What this task involves: Below are records; count how many of their lines contain the string "banana", and give only that number.

Records supplied:
=== Section Start ===

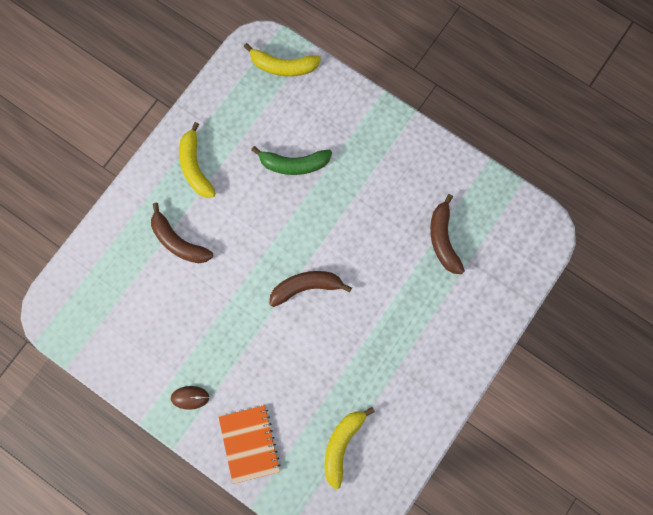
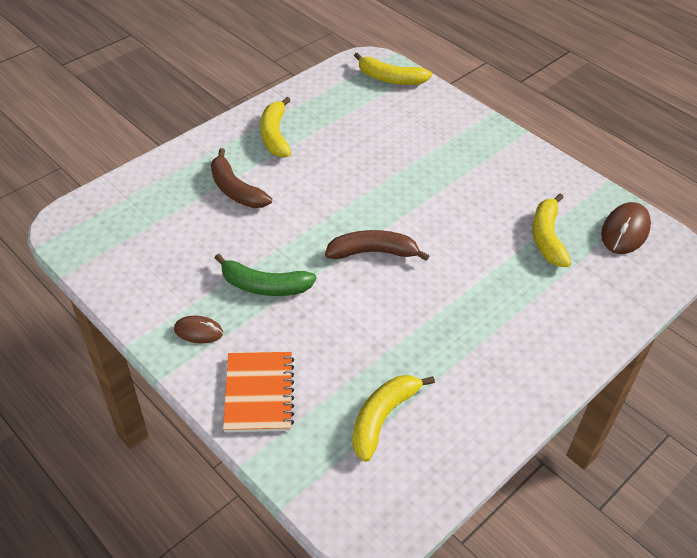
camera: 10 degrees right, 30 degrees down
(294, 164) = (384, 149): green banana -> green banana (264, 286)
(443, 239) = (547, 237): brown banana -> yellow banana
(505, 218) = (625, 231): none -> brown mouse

=== Section End ===
=== Section Start ===

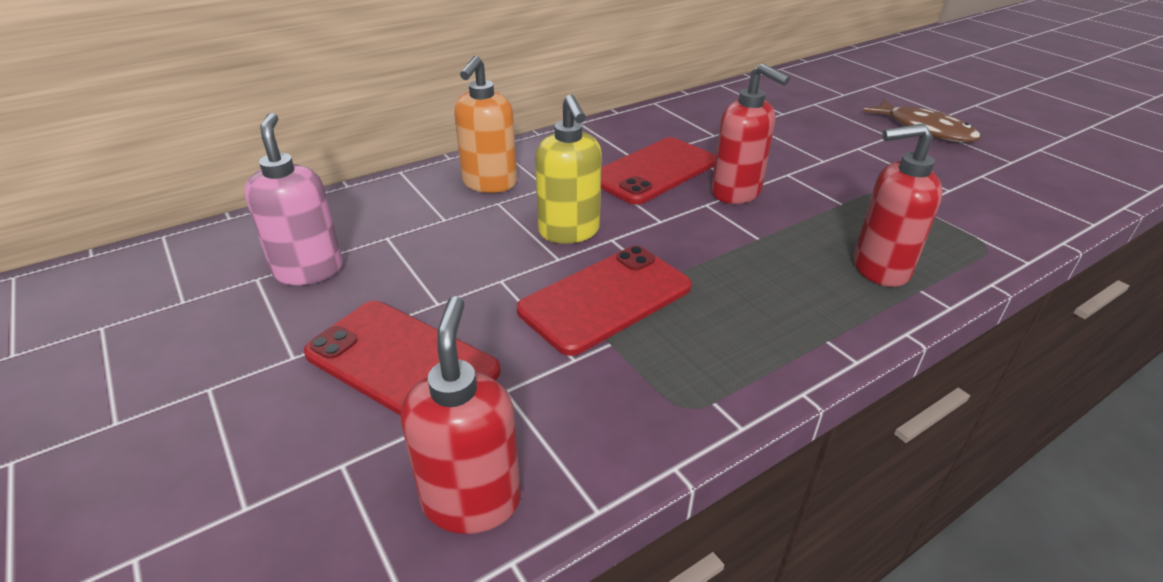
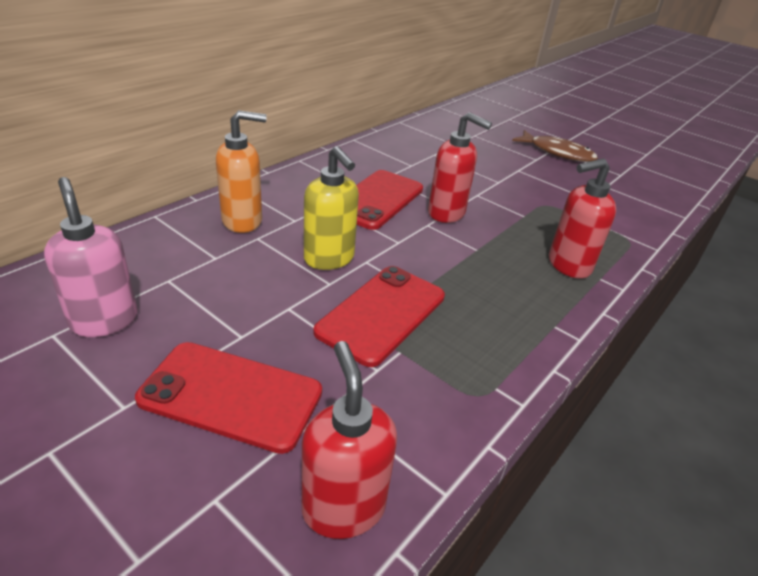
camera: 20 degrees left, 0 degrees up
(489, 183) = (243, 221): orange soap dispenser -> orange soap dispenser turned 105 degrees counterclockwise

=== Section End ===

Exercise response: 2